═══ Input material
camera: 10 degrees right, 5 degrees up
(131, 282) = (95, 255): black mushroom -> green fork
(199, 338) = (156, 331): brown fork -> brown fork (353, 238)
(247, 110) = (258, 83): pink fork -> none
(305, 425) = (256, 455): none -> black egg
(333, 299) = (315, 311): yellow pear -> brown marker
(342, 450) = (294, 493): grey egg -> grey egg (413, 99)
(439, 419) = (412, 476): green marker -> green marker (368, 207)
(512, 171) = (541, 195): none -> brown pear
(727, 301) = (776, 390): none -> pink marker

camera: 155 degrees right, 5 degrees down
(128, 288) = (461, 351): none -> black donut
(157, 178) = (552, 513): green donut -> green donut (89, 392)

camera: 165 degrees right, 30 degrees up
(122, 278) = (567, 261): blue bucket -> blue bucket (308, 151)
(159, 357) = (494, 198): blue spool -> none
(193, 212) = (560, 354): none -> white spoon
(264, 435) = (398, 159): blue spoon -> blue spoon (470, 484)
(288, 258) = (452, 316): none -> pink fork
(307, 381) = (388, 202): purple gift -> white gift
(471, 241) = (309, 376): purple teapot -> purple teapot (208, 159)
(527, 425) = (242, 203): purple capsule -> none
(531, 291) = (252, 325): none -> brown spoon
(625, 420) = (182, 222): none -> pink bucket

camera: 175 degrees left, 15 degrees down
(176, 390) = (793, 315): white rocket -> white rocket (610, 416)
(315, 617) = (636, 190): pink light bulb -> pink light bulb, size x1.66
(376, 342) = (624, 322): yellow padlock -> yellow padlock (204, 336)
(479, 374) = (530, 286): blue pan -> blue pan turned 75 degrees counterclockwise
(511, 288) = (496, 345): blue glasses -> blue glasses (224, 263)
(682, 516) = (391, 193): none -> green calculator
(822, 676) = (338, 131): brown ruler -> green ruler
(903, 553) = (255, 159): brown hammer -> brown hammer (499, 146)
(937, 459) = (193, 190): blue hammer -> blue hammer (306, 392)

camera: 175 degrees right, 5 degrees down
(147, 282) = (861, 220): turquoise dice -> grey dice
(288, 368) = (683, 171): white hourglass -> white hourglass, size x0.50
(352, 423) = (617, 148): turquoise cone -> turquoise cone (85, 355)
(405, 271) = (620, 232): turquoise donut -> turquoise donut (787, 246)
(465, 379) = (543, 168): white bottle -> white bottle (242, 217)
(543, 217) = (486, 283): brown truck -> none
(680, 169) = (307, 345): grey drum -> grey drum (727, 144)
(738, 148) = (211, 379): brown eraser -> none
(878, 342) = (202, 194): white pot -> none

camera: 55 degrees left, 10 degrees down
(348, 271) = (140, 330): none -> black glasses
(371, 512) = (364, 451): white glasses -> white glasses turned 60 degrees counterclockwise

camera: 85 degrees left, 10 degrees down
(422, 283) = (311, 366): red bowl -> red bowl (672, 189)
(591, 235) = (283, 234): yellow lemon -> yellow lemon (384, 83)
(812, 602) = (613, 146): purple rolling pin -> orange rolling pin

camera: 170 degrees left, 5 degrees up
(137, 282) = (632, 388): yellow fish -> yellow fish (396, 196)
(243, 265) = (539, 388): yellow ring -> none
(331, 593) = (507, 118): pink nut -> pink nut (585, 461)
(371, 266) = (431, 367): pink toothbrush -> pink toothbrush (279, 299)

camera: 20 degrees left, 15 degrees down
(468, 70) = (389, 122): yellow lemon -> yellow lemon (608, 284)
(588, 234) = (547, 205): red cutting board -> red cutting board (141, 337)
══════
◆ Work to complete
The data should be copied out in full, exactly as it reads.

◆ Answer below
camera: 10 degrees right, 5 degrees up
(131, 282) = (95, 255): black mushroom -> green fork
(199, 338) = (156, 331): brown fork -> brown fork (353, 238)
(247, 110) = (258, 83): pink fork -> none
(305, 425) = (256, 455): none -> black egg
(333, 299) = (315, 311): yellow pear -> brown marker
(342, 450) = (294, 493): grey egg -> grey egg (413, 99)
(439, 419) = (412, 476): green marker -> green marker (368, 207)
(512, 171) = (541, 195): none -> brown pear
(727, 301) = (776, 390): none -> pink marker

camera: 155 degrees right, 5 degrees down
(128, 288) = (461, 351): none -> black donut
(157, 178) = (552, 513): green donut -> green donut (89, 392)

camera: 165 degrees right, 30 degrees up
(122, 278) = (567, 261): blue bucket -> blue bucket (308, 151)
(159, 357) = (494, 198): blue spool -> none
(193, 212) = (560, 354): none -> white spoon
(264, 435) = (398, 159): blue spoon -> blue spoon (470, 484)
(288, 258) = (452, 316): none -> pink fork
(307, 381) = (388, 202): purple gift -> white gift
(471, 241) = (309, 376): purple teapot -> purple teapot (208, 159)
(527, 425) = (242, 203): purple capsule -> none
(531, 291) = (252, 325): none -> brown spoon
(625, 420) = (182, 222): none -> pink bucket

camera: 175 degrees left, 15 degrees down
(176, 390) = (793, 315): white rocket -> white rocket (610, 416)
(315, 617) = (636, 190): pink light bulb -> pink light bulb, size x1.66
(376, 342) = (624, 322): yellow padlock -> yellow padlock (204, 336)
(479, 374) = (530, 286): blue pan -> blue pan turned 75 degrees counterclockwise
(511, 288) = (496, 345): blue glasses -> blue glasses (224, 263)
(682, 516) = (391, 193): none -> green calculator
(822, 676) = (338, 131): brown ruler -> green ruler
(903, 553) = (255, 159): brown hammer -> brown hammer (499, 146)
(937, 459) = (193, 190): blue hammer -> blue hammer (306, 392)

camera: 175 degrees right, 5 degrees down
(147, 282) = (861, 220): turquoise dice -> grey dice
(288, 368) = (683, 171): white hourglass -> white hourglass, size x0.50
(352, 423) = (617, 148): turquoise cone -> turquoise cone (85, 355)
(405, 271) = (620, 232): turquoise donut -> turquoise donut (787, 246)
(465, 379) = (543, 168): white bottle -> white bottle (242, 217)
(543, 217) = (486, 283): brown truck -> none
(680, 169) = (307, 345): grey drum -> grey drum (727, 144)
(738, 148) = (211, 379): brown eraser -> none
(878, 342) = (202, 194): white pot -> none

camera: 55 degrees left, 10 degrees down
(348, 271) = (140, 330): none -> black glasses
(371, 512) = (364, 451): white glasses -> white glasses turned 60 degrees counterclockwise

camera: 85 degrees left, 10 degrees down
(422, 283) = (311, 366): red bowl -> red bowl (672, 189)
(591, 235) = (283, 234): yellow lemon -> yellow lemon (384, 83)
(812, 602) = (613, 146): purple rolling pin -> orange rolling pin

camera: 170 degrees left, 5 degrees up
(137, 282) = (632, 388): yellow fish -> yellow fish (396, 196)
(243, 265) = (539, 388): yellow ring -> none
(331, 593) = (507, 118): pink nut -> pink nut (585, 461)
(371, 266) = (431, 367): pink toothbrush -> pink toothbrush (279, 299)

camera: 20 degrees left, 15 degrees down
(468, 70) = (389, 122): yellow lemon -> yellow lemon (608, 284)
(588, 234) = (547, 205): red cutting board -> red cutting board (141, 337)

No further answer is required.